> _EXERCISE DESCRIPTION_
Print exactly the lines below between the line holding "before: queso [blanco]" and the line holding "before: zanahoria [amarillo]", inclusive, and nothing more.

*** Begin section ***

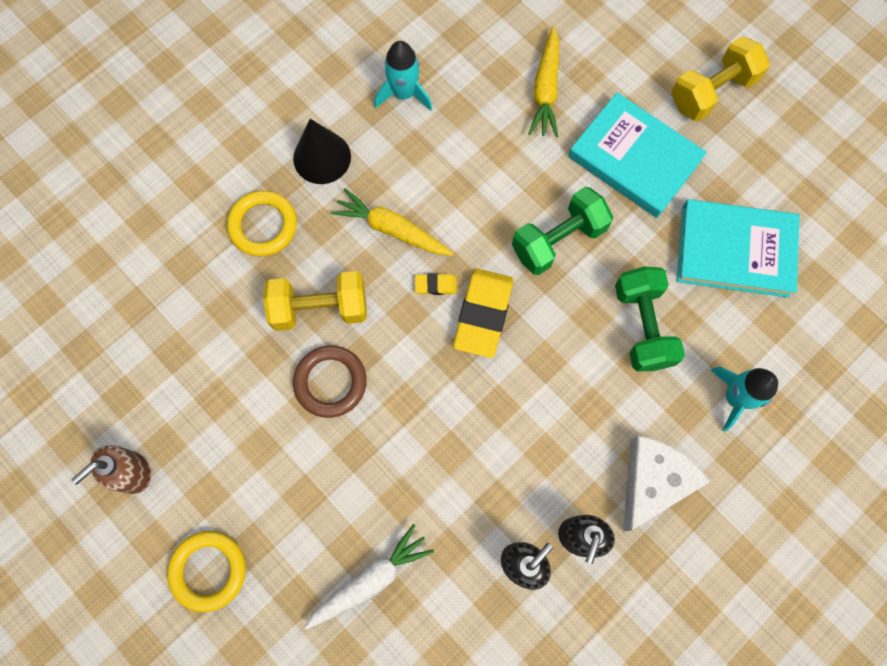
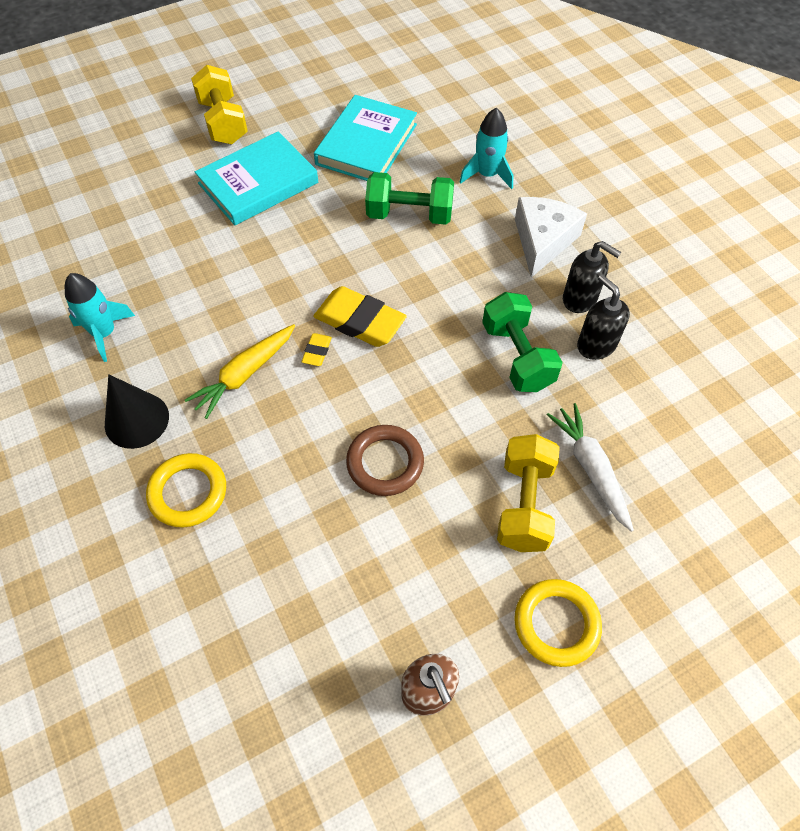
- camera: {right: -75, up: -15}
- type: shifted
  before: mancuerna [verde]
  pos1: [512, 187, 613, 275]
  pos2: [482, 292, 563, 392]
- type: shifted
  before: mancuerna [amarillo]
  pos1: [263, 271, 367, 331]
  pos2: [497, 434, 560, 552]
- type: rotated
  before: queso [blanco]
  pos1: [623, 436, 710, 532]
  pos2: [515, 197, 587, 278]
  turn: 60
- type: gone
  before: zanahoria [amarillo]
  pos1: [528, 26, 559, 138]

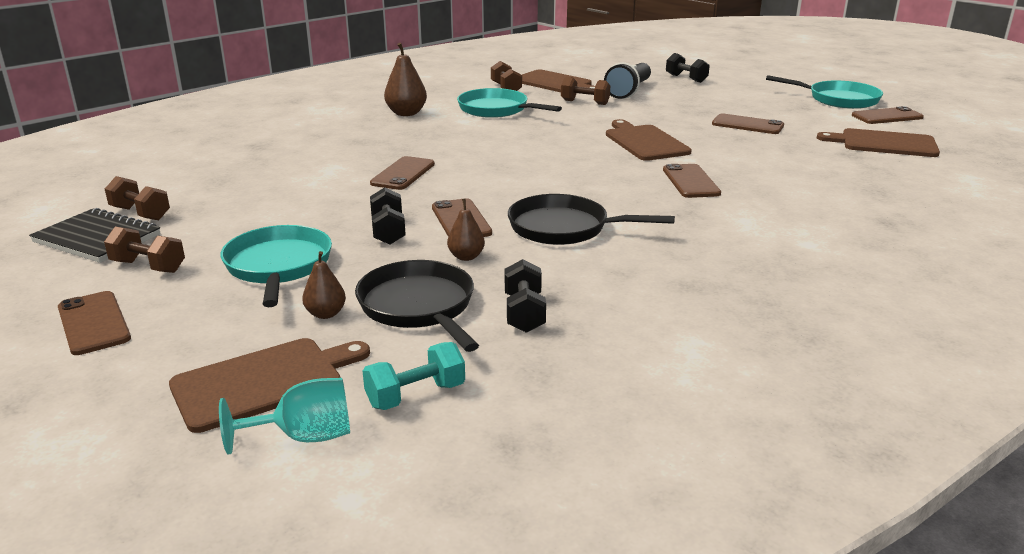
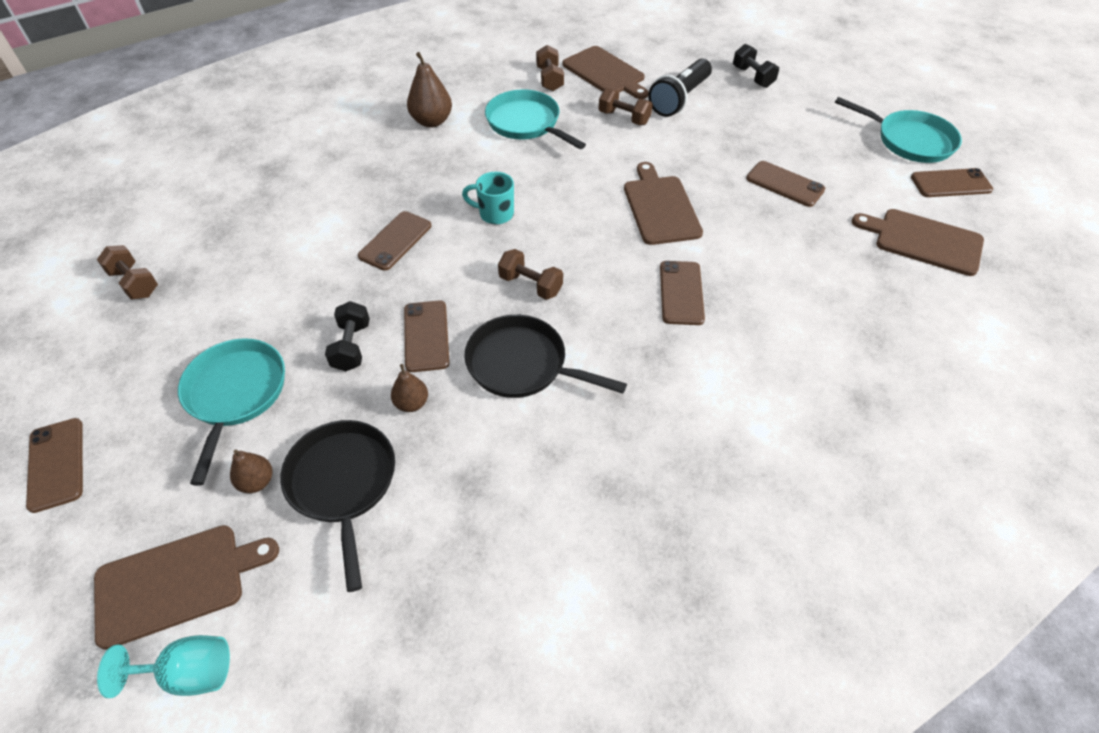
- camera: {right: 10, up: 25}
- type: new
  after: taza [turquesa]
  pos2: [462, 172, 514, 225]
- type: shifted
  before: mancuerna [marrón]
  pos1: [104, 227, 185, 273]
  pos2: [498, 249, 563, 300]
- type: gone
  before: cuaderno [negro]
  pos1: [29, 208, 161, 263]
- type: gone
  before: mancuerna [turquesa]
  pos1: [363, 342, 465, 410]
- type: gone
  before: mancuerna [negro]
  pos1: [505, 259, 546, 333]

*** End section ***
*** Begin section ***

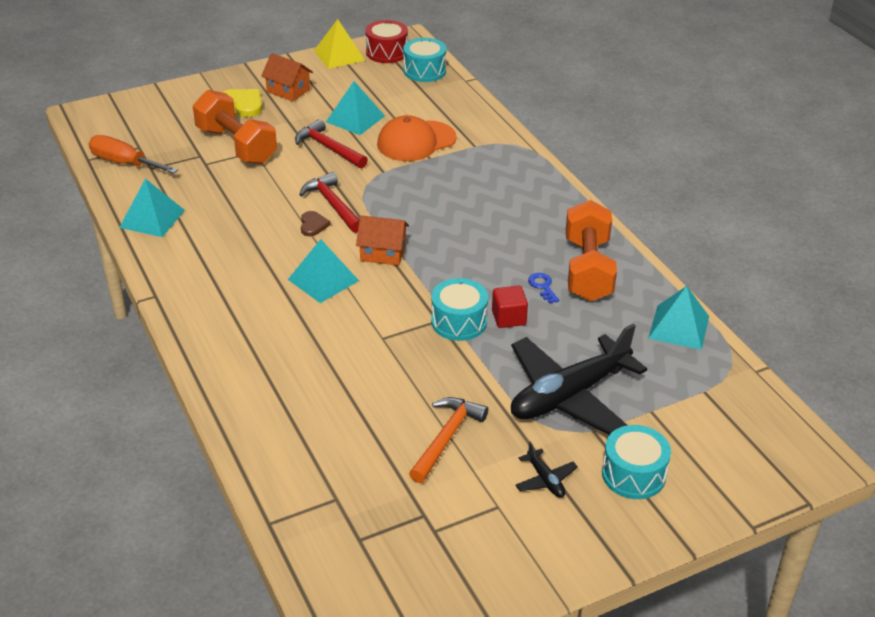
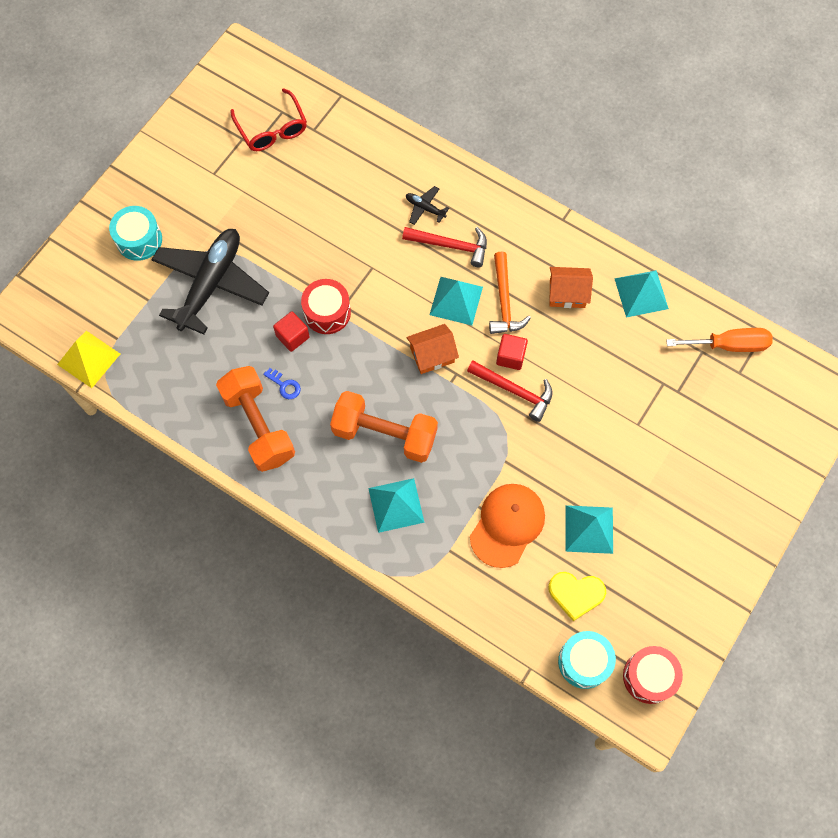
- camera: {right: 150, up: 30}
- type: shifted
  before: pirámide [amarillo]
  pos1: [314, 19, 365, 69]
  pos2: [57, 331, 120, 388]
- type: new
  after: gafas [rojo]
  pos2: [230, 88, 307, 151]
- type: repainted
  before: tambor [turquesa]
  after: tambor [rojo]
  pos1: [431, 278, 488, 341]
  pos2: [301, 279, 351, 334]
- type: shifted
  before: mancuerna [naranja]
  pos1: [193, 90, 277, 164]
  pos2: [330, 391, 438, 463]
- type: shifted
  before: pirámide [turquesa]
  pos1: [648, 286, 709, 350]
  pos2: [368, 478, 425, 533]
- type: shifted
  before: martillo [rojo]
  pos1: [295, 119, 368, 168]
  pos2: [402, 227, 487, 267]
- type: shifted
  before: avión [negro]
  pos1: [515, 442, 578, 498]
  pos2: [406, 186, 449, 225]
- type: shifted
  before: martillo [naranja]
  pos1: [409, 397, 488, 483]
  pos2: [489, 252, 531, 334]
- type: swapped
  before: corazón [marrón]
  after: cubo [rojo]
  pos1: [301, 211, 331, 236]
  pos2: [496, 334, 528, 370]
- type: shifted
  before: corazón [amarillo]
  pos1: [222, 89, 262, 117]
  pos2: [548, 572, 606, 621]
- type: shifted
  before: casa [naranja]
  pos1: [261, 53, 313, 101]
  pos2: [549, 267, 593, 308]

*** End section ***

> _THE ANSWER_
  before: queso [blanco]
  pos1: [623, 436, 710, 532]
  pos2: [515, 197, 587, 278]
  turn: 60
- type: gone
  before: zanahoria [amarillo]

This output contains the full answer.